> WHAT YOU SHOULD DO
Please quote exactly the lines below from the line containing "GAS pin DO: B11 -> B3" to the line containing "RFID pin SCK: D0 -> none", both lines included, and nothing else.

> SUPPLIED MATERIAL
★ ★ ★

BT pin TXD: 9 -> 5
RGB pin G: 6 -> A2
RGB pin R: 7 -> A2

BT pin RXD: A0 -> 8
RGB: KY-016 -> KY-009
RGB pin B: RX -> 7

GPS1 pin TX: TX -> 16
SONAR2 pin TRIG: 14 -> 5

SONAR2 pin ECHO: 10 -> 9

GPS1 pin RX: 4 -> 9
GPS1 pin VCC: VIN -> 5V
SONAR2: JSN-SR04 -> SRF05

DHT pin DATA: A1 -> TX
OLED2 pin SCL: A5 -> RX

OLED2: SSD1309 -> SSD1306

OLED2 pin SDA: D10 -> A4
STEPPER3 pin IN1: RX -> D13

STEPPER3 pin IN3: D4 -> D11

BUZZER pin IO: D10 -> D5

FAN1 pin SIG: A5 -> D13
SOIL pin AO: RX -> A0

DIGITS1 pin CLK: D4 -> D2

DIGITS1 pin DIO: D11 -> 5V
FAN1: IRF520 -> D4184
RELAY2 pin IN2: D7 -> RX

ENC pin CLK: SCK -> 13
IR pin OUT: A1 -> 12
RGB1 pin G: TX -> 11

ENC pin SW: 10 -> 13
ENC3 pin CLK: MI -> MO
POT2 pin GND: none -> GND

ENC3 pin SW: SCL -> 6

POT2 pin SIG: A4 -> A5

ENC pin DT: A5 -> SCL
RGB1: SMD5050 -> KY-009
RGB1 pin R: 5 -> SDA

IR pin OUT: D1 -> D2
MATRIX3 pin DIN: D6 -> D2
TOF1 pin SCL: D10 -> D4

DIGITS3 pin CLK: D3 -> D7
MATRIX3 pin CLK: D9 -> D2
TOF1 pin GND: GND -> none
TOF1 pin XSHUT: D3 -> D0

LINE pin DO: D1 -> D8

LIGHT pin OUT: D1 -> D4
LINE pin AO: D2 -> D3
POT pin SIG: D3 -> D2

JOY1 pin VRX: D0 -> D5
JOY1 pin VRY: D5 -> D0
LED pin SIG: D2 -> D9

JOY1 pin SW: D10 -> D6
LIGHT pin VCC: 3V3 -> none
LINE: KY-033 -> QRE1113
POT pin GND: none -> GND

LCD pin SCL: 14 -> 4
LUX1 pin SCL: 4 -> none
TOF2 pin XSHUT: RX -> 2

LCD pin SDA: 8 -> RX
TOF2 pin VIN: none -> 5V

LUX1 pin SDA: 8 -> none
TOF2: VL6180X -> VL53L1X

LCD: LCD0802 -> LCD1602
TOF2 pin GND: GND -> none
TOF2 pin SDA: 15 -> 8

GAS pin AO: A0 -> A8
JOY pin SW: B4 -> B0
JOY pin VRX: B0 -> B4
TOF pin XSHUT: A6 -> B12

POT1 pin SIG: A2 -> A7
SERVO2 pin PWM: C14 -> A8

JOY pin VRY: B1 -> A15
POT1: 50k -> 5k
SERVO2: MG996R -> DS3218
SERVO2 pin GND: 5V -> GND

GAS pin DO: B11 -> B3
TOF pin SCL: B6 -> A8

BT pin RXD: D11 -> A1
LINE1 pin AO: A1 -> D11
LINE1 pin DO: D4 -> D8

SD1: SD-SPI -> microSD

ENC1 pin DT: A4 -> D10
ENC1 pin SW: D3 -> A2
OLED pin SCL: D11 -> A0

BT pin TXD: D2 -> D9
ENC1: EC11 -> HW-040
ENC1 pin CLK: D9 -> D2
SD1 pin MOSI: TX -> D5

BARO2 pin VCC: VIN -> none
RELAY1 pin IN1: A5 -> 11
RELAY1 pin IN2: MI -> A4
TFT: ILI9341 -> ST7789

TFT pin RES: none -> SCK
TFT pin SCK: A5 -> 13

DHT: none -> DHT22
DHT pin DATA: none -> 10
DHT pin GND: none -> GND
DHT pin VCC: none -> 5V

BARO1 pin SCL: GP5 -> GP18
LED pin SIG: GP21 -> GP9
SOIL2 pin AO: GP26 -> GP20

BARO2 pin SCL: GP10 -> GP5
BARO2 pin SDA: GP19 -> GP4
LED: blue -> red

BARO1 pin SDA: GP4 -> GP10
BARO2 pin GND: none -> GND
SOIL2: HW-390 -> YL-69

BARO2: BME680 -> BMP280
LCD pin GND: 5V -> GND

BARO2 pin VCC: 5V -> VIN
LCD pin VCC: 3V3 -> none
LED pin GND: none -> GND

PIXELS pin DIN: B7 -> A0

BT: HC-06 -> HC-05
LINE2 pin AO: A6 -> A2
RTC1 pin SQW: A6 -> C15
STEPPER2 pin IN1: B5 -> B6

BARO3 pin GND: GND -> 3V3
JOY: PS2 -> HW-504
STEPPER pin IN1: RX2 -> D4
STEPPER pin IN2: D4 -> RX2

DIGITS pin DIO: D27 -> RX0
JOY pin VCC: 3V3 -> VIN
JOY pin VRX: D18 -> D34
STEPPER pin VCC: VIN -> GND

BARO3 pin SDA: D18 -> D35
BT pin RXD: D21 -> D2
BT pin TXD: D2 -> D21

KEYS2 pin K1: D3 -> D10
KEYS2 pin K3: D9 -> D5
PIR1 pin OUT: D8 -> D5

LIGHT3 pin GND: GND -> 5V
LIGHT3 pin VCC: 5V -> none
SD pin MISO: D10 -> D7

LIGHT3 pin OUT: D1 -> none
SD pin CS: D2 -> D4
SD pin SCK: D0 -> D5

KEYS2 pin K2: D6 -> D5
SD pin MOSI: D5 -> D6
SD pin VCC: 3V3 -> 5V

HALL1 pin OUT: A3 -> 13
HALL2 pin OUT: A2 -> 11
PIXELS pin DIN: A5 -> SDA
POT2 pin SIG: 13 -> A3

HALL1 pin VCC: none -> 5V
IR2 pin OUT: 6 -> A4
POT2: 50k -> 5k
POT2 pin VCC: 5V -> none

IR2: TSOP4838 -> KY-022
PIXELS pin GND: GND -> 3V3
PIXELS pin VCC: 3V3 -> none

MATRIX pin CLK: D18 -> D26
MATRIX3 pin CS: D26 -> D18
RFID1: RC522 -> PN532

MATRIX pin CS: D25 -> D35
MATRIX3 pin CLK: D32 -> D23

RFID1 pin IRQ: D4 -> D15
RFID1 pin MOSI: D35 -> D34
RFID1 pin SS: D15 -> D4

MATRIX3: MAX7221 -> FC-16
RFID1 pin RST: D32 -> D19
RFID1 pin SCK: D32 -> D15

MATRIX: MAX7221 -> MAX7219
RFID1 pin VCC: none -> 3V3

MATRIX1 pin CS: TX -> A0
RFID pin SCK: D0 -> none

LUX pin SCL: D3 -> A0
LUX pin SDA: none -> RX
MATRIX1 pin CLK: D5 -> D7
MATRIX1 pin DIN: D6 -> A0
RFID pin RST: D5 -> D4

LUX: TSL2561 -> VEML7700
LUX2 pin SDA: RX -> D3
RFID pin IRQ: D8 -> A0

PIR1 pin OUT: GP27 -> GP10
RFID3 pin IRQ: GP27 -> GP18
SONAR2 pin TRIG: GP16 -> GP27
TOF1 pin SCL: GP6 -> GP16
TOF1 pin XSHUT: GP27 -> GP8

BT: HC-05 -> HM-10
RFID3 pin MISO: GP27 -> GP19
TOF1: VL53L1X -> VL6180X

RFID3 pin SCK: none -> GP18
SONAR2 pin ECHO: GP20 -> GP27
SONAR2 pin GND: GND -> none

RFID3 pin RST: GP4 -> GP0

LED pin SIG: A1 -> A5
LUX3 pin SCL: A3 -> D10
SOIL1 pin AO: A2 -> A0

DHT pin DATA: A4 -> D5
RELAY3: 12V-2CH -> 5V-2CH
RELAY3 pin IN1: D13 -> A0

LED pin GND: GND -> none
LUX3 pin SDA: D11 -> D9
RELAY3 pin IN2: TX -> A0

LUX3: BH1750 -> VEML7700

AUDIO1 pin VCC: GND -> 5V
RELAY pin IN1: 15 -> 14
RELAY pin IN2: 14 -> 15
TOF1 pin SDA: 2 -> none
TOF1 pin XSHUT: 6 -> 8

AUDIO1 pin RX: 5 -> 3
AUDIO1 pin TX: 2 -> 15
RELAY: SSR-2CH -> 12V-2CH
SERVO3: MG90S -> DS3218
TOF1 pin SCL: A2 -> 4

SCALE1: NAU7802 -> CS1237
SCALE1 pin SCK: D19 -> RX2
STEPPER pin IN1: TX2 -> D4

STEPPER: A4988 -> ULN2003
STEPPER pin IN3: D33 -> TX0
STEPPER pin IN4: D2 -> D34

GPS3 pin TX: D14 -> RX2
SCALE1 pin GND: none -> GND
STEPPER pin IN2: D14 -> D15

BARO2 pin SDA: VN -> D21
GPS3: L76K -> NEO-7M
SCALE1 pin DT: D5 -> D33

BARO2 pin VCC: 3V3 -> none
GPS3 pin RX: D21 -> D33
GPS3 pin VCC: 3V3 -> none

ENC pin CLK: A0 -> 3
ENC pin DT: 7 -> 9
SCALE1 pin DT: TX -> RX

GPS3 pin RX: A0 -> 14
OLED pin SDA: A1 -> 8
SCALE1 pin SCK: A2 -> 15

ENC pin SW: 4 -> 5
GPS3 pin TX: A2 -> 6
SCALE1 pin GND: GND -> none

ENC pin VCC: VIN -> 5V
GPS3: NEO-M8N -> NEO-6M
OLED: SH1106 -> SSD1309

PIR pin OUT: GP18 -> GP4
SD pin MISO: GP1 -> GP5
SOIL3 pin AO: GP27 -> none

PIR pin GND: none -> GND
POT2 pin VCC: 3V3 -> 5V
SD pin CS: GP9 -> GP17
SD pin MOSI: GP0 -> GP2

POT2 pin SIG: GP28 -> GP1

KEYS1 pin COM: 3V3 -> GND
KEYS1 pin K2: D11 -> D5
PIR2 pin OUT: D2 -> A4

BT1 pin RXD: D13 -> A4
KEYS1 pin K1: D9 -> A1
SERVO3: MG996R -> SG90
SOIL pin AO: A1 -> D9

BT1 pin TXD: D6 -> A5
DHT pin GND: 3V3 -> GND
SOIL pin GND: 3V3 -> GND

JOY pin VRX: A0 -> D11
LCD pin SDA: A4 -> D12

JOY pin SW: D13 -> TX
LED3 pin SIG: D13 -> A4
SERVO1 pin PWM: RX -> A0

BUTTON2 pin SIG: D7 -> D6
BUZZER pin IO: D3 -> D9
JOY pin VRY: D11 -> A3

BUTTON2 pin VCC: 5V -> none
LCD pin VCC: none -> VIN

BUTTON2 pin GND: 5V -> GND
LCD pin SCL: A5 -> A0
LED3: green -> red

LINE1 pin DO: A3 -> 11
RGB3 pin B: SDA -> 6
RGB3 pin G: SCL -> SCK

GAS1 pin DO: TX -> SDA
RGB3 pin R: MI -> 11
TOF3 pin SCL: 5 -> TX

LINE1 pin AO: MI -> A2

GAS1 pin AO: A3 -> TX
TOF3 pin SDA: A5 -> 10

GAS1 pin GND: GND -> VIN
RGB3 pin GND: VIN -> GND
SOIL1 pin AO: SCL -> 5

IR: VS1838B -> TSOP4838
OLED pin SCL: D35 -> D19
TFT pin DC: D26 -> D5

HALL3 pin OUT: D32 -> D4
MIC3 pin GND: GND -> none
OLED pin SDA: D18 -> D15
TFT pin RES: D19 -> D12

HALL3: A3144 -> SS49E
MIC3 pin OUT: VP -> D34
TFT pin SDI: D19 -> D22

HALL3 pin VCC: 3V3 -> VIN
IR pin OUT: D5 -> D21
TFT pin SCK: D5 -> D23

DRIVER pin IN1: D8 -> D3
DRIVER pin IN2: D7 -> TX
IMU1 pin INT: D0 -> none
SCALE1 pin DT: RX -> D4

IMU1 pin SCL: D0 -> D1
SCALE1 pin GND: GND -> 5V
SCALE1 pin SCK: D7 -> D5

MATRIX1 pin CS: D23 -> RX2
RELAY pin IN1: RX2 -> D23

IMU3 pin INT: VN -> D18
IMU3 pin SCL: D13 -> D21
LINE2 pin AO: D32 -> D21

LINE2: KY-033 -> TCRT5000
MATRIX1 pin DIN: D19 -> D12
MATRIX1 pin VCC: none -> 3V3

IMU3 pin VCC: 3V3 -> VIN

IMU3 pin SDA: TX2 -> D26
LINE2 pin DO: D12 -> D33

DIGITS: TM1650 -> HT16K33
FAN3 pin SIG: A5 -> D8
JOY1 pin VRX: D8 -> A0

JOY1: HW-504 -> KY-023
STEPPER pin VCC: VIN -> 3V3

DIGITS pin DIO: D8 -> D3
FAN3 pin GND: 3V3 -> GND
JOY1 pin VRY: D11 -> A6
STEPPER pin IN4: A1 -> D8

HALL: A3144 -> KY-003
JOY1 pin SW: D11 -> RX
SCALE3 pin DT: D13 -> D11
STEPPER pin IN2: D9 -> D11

★ ★ ★

> EXERCISE OUTPUT
GAS pin DO: B11 -> B3
TOF pin SCL: B6 -> A8

BT pin RXD: D11 -> A1
LINE1 pin AO: A1 -> D11
LINE1 pin DO: D4 -> D8

SD1: SD-SPI -> microSD

ENC1 pin DT: A4 -> D10
ENC1 pin SW: D3 -> A2
OLED pin SCL: D11 -> A0

BT pin TXD: D2 -> D9
ENC1: EC11 -> HW-040
ENC1 pin CLK: D9 -> D2
SD1 pin MOSI: TX -> D5

BARO2 pin VCC: VIN -> none
RELAY1 pin IN1: A5 -> 11
RELAY1 pin IN2: MI -> A4
TFT: ILI9341 -> ST7789

TFT pin RES: none -> SCK
TFT pin SCK: A5 -> 13

DHT: none -> DHT22
DHT pin DATA: none -> 10
DHT pin GND: none -> GND
DHT pin VCC: none -> 5V

BARO1 pin SCL: GP5 -> GP18
LED pin SIG: GP21 -> GP9
SOIL2 pin AO: GP26 -> GP20

BARO2 pin SCL: GP10 -> GP5
BARO2 pin SDA: GP19 -> GP4
LED: blue -> red

BARO1 pin SDA: GP4 -> GP10
BARO2 pin GND: none -> GND
SOIL2: HW-390 -> YL-69

BARO2: BME680 -> BMP280
LCD pin GND: 5V -> GND

BARO2 pin VCC: 5V -> VIN
LCD pin VCC: 3V3 -> none
LED pin GND: none -> GND

PIXELS pin DIN: B7 -> A0

BT: HC-06 -> HC-05
LINE2 pin AO: A6 -> A2
RTC1 pin SQW: A6 -> C15
STEPPER2 pin IN1: B5 -> B6

BARO3 pin GND: GND -> 3V3
JOY: PS2 -> HW-504
STEPPER pin IN1: RX2 -> D4
STEPPER pin IN2: D4 -> RX2

DIGITS pin DIO: D27 -> RX0
JOY pin VCC: 3V3 -> VIN
JOY pin VRX: D18 -> D34
STEPPER pin VCC: VIN -> GND

BARO3 pin SDA: D18 -> D35
BT pin RXD: D21 -> D2
BT pin TXD: D2 -> D21

KEYS2 pin K1: D3 -> D10
KEYS2 pin K3: D9 -> D5
PIR1 pin OUT: D8 -> D5

LIGHT3 pin GND: GND -> 5V
LIGHT3 pin VCC: 5V -> none
SD pin MISO: D10 -> D7

LIGHT3 pin OUT: D1 -> none
SD pin CS: D2 -> D4
SD pin SCK: D0 -> D5

KEYS2 pin K2: D6 -> D5
SD pin MOSI: D5 -> D6
SD pin VCC: 3V3 -> 5V

HALL1 pin OUT: A3 -> 13
HALL2 pin OUT: A2 -> 11
PIXELS pin DIN: A5 -> SDA
POT2 pin SIG: 13 -> A3

HALL1 pin VCC: none -> 5V
IR2 pin OUT: 6 -> A4
POT2: 50k -> 5k
POT2 pin VCC: 5V -> none

IR2: TSOP4838 -> KY-022
PIXELS pin GND: GND -> 3V3
PIXELS pin VCC: 3V3 -> none

MATRIX pin CLK: D18 -> D26
MATRIX3 pin CS: D26 -> D18
RFID1: RC522 -> PN532

MATRIX pin CS: D25 -> D35
MATRIX3 pin CLK: D32 -> D23

RFID1 pin IRQ: D4 -> D15
RFID1 pin MOSI: D35 -> D34
RFID1 pin SS: D15 -> D4

MATRIX3: MAX7221 -> FC-16
RFID1 pin RST: D32 -> D19
RFID1 pin SCK: D32 -> D15

MATRIX: MAX7221 -> MAX7219
RFID1 pin VCC: none -> 3V3

MATRIX1 pin CS: TX -> A0
RFID pin SCK: D0 -> none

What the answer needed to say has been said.